So that the copy stays text only, transcribe the data below exactly and exclude the images.
Start of Data supplied
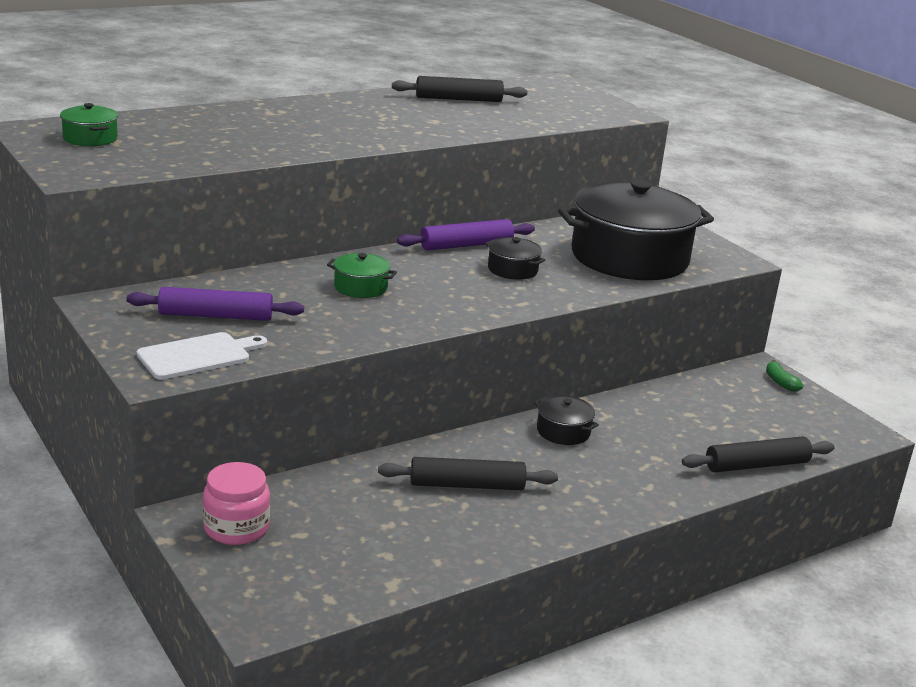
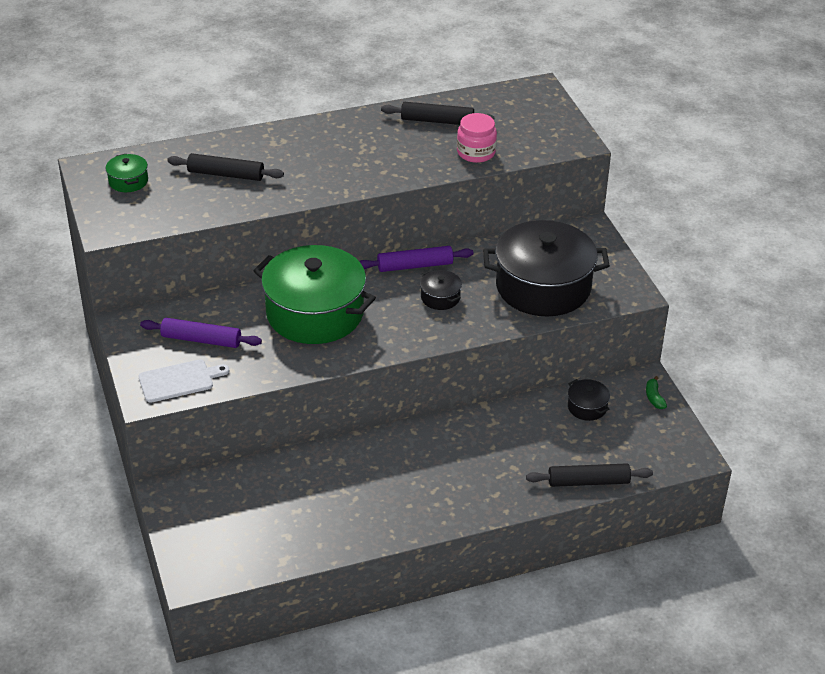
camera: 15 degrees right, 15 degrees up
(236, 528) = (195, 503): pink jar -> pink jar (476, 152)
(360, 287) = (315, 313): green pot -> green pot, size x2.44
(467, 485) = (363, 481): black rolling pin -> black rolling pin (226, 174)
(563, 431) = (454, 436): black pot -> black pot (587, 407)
End of Data supplied
**Written answer:**
camera: 15 degrees right, 15 degrees up
(236, 528) = (195, 503): pink jar -> pink jar (476, 152)
(360, 287) = (315, 313): green pot -> green pot, size x2.44
(467, 485) = (363, 481): black rolling pin -> black rolling pin (226, 174)
(563, 431) = (454, 436): black pot -> black pot (587, 407)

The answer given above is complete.